> PROBLEM DETAILS
If the records include pictures, omit them and set down everything else verbatim.

> INPUT FOR THIS TASK
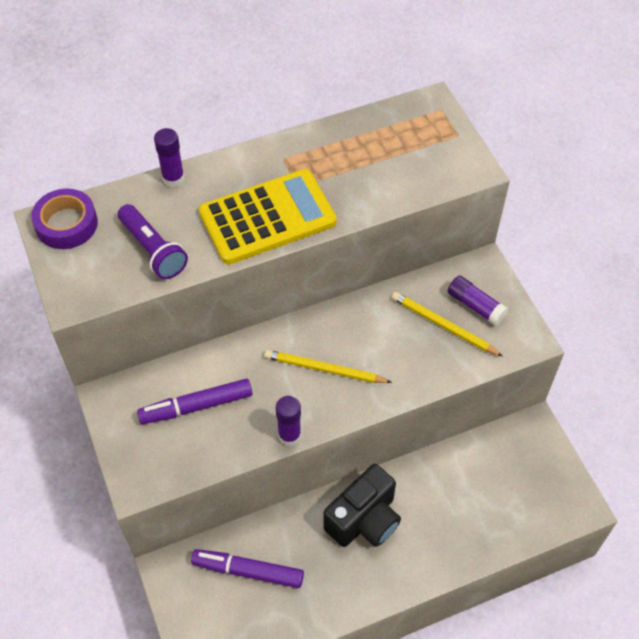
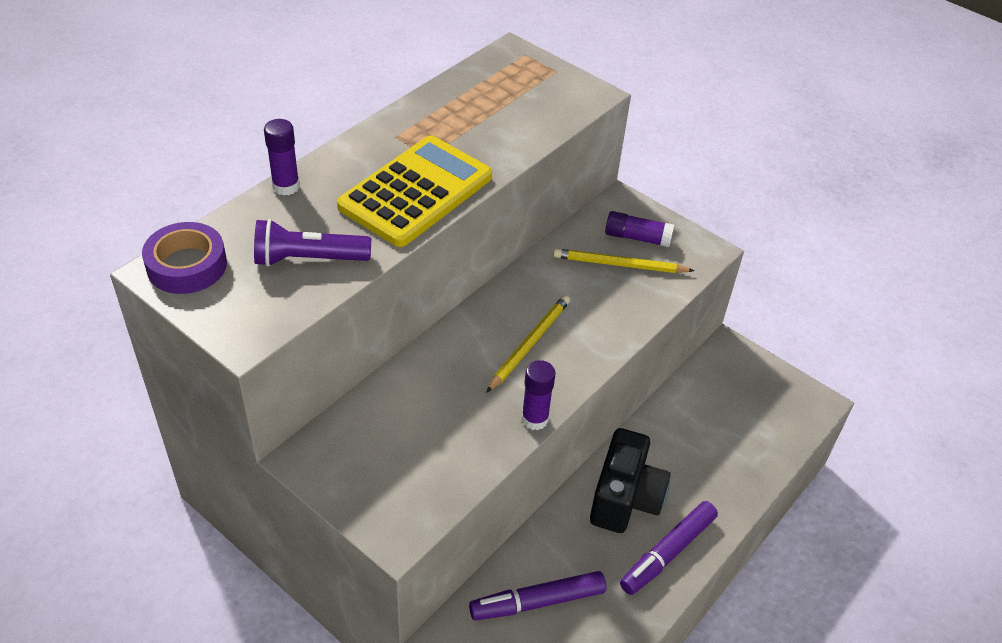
camera: 30 degrees left, 10 degrees down
(153, 250) = (308, 259): purple flashlight -> purple flashlight turned 150 degrees clockwise
(196, 406) = (415, 429): purple marker -> purple marker (667, 552)
(324, 369) = (529, 344): yellow pencil -> yellow pencil turned 135 degrees clockwise

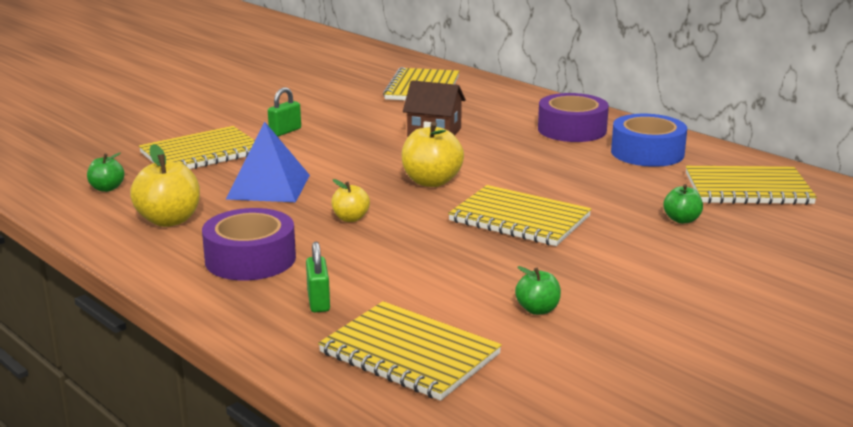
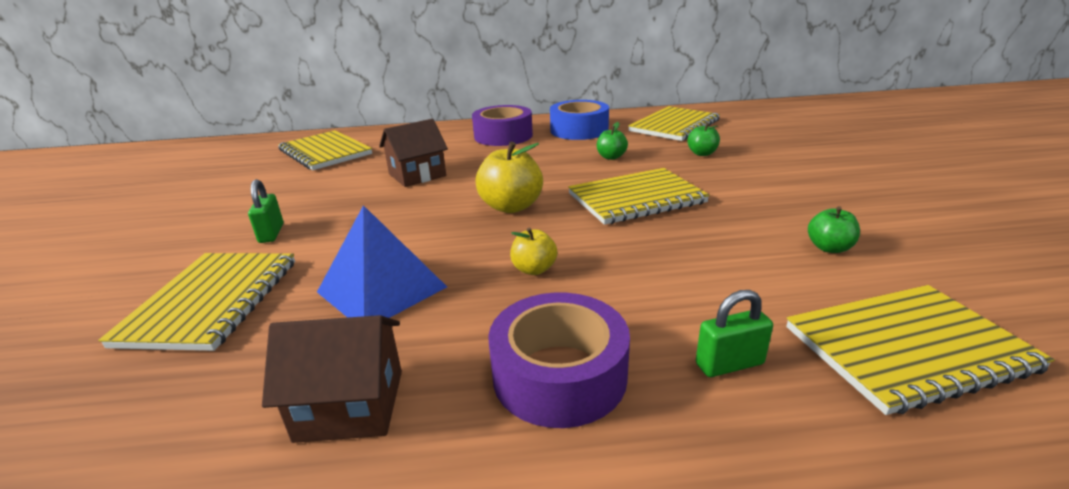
camera: 50 degrees left, 5 degrees up
(107, 188) = (143, 430): green apple -> green apple (611, 157)
(169, 220) = (350, 405): yellow apple -> brown house
(318, 301) = (729, 364): green padlock -> green padlock turned 45 degrees counterclockwise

> ANSWER AREA
camera: 30 degrees left, 10 degrees down
(153, 250) = (308, 259): purple flashlight -> purple flashlight turned 150 degrees clockwise
(196, 406) = (415, 429): purple marker -> purple marker (667, 552)
(324, 369) = (529, 344): yellow pencil -> yellow pencil turned 135 degrees clockwise

camera: 50 degrees left, 5 degrees up
(107, 188) = (143, 430): green apple -> green apple (611, 157)
(169, 220) = (350, 405): yellow apple -> brown house
(318, 301) = (729, 364): green padlock -> green padlock turned 45 degrees counterclockwise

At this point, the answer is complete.